→ **TASK DETAILS**:
Copy each line of the records below that mentions the word "none".

→ **STORED DATA**:
· · · · · · ·

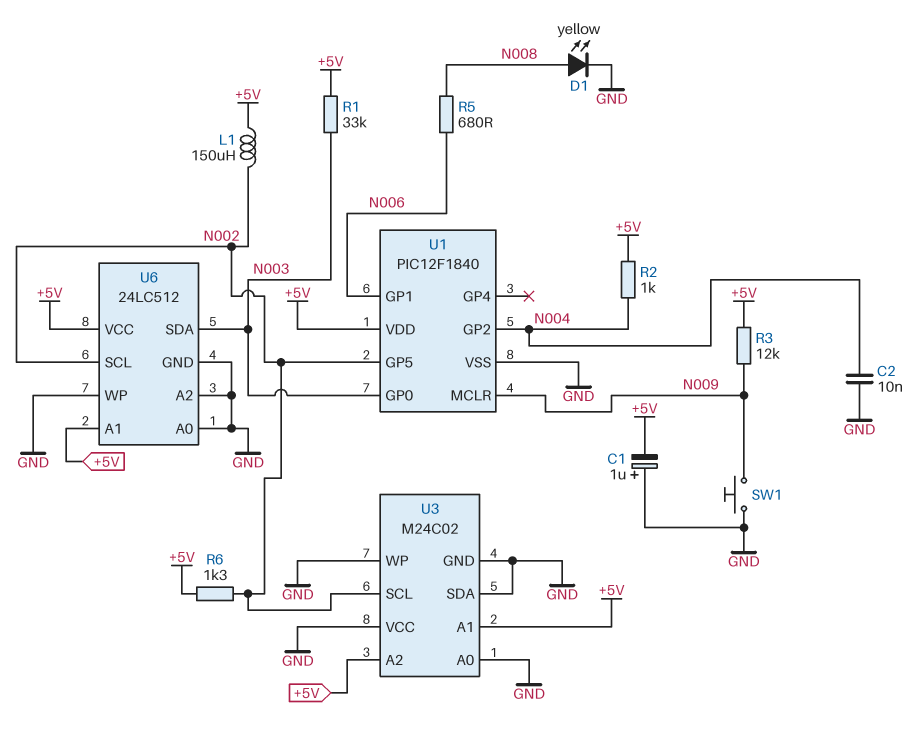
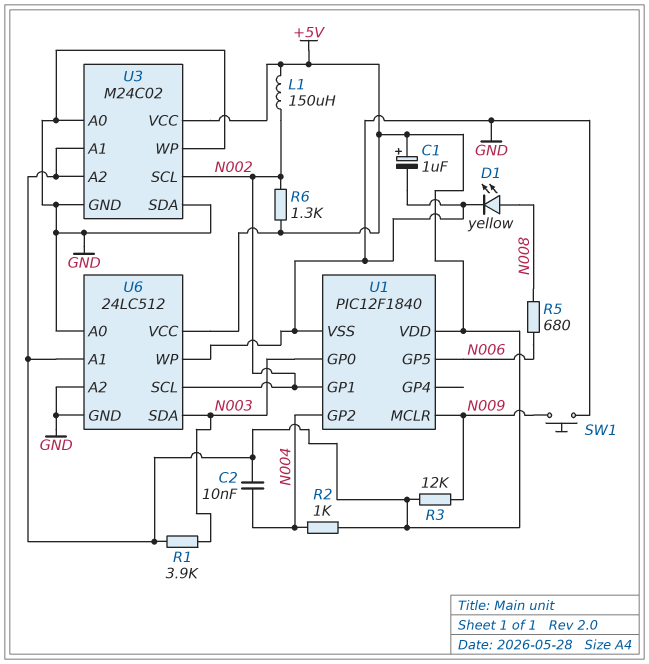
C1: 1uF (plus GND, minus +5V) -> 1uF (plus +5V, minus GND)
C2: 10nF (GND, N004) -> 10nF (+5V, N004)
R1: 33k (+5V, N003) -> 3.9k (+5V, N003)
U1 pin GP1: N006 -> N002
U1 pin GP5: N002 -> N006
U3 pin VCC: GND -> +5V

· · · · · · ·

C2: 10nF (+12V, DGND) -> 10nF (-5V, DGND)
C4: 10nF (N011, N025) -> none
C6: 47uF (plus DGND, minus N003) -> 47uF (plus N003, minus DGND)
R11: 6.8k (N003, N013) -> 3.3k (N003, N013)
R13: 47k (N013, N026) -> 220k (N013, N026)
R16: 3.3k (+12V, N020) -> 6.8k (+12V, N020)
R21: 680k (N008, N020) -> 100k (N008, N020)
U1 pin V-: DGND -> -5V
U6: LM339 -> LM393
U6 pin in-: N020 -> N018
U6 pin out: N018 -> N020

· · · · · · ·

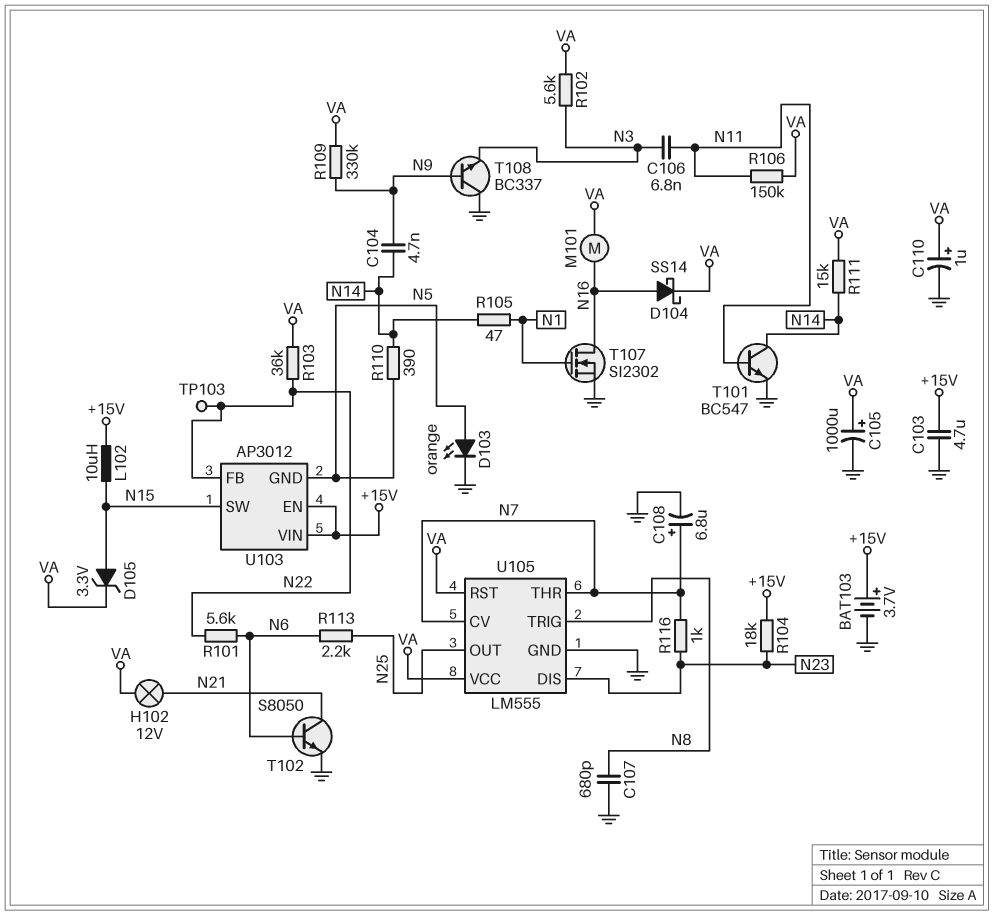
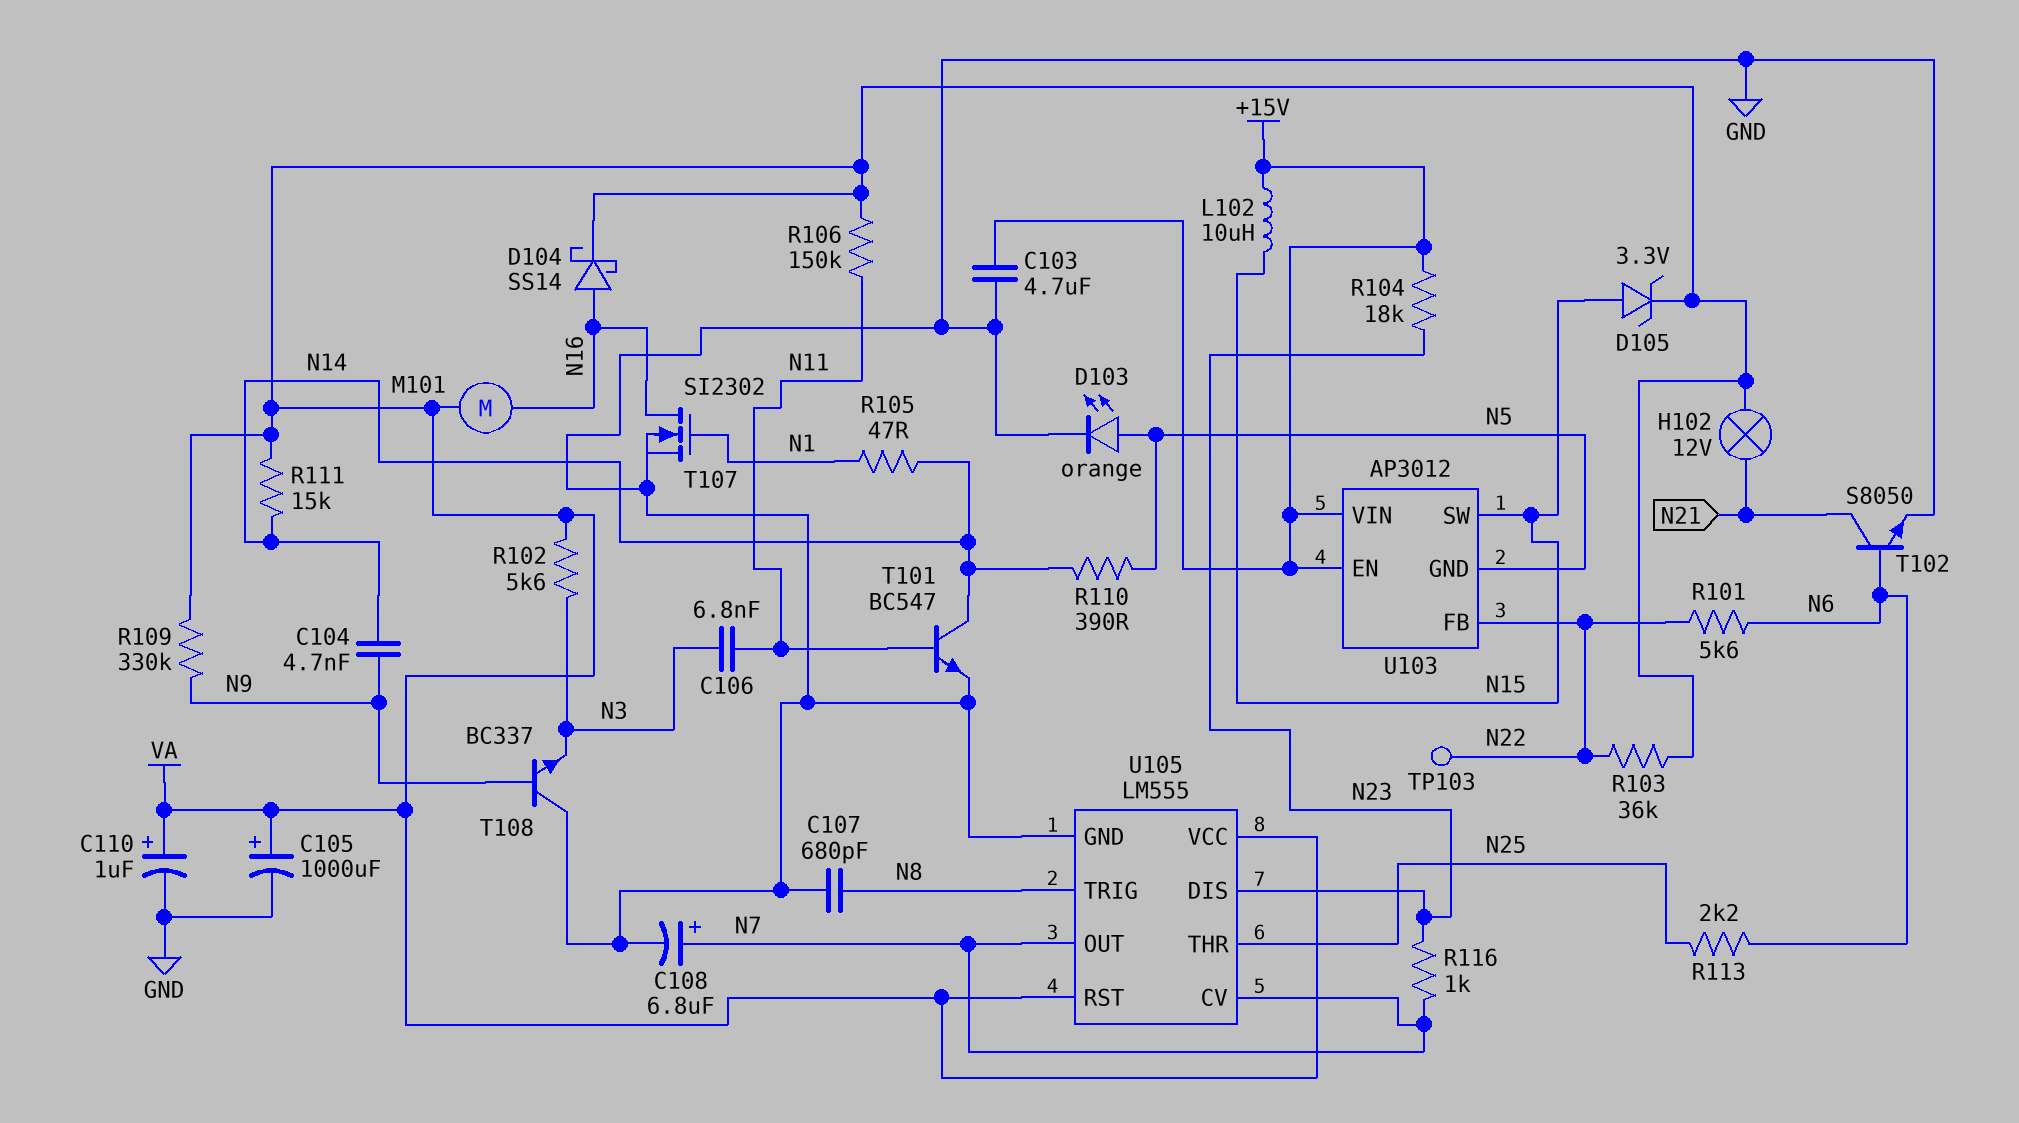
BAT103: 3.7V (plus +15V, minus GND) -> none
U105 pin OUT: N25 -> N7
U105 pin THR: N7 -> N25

· · · · · · ·

→ **TASK OUTPUT**:
C4: 10nF (N011, N025) -> none
BAT103: 3.7V (plus +15V, minus GND) -> none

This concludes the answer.